[Stored items]

____________________

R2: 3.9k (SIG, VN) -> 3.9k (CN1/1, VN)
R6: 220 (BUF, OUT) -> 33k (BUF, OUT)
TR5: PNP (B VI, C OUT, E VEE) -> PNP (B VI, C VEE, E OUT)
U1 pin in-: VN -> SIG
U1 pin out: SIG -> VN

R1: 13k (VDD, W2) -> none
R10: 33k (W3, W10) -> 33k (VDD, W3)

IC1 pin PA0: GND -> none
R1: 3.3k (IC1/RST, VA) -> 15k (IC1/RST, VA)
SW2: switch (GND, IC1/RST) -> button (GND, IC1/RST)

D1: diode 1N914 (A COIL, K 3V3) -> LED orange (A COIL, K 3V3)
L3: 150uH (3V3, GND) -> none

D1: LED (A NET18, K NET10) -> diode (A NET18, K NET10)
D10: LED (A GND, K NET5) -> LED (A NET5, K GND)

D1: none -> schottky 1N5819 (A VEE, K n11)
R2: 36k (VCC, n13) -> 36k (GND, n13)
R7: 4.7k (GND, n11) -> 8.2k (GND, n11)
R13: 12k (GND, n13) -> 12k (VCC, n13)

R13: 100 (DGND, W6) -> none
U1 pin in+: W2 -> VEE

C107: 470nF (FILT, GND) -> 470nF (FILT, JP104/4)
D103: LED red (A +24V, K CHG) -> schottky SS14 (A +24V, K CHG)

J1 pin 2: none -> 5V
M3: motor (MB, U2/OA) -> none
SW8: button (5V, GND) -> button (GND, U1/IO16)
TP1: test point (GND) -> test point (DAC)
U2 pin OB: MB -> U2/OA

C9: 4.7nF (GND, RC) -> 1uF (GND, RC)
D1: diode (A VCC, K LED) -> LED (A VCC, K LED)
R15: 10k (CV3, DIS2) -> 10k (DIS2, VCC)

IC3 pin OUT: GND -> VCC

____________________

Task to complete: The full set of records, transcribed exactly, is the answer.

Answer section:
R2: 3.9k (SIG, VN) -> 3.9k (CN1/1, VN)
R6: 220 (BUF, OUT) -> 33k (BUF, OUT)
TR5: PNP (B VI, C OUT, E VEE) -> PNP (B VI, C VEE, E OUT)
U1 pin in-: VN -> SIG
U1 pin out: SIG -> VN

R1: 13k (VDD, W2) -> none
R10: 33k (W3, W10) -> 33k (VDD, W3)

IC1 pin PA0: GND -> none
R1: 3.3k (IC1/RST, VA) -> 15k (IC1/RST, VA)
SW2: switch (GND, IC1/RST) -> button (GND, IC1/RST)

D1: diode 1N914 (A COIL, K 3V3) -> LED orange (A COIL, K 3V3)
L3: 150uH (3V3, GND) -> none

D1: LED (A NET18, K NET10) -> diode (A NET18, K NET10)
D10: LED (A GND, K NET5) -> LED (A NET5, K GND)

D1: none -> schottky 1N5819 (A VEE, K n11)
R2: 36k (VCC, n13) -> 36k (GND, n13)
R7: 4.7k (GND, n11) -> 8.2k (GND, n11)
R13: 12k (GND, n13) -> 12k (VCC, n13)

R13: 100 (DGND, W6) -> none
U1 pin in+: W2 -> VEE

C107: 470nF (FILT, GND) -> 470nF (FILT, JP104/4)
D103: LED red (A +24V, K CHG) -> schottky SS14 (A +24V, K CHG)

J1 pin 2: none -> 5V
M3: motor (MB, U2/OA) -> none
SW8: button (5V, GND) -> button (GND, U1/IO16)
TP1: test point (GND) -> test point (DAC)
U2 pin OB: MB -> U2/OA

C9: 4.7nF (GND, RC) -> 1uF (GND, RC)
D1: diode (A VCC, K LED) -> LED (A VCC, K LED)
R15: 10k (CV3, DIS2) -> 10k (DIS2, VCC)

IC3 pin OUT: GND -> VCC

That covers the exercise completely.